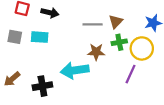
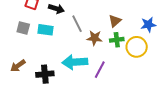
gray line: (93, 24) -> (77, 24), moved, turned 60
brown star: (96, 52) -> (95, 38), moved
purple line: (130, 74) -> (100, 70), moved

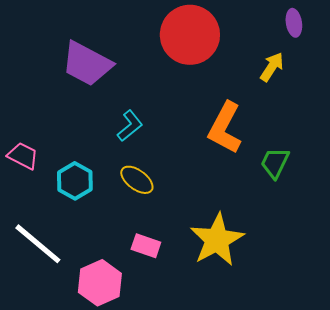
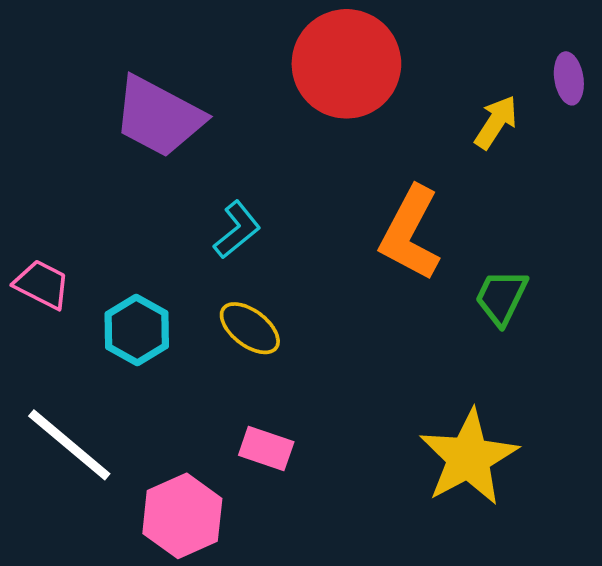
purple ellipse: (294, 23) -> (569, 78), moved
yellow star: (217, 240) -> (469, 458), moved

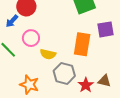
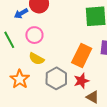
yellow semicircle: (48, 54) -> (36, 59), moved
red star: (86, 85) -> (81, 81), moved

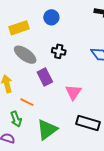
• • •
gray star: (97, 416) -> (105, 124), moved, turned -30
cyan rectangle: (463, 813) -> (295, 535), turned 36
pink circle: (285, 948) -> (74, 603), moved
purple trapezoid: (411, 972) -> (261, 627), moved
• • •
* TASK TO COMPLETE *
State the number of lines of the preceding material in which the word "purple" is found, and nothing more.

* RESULT BELOW *
3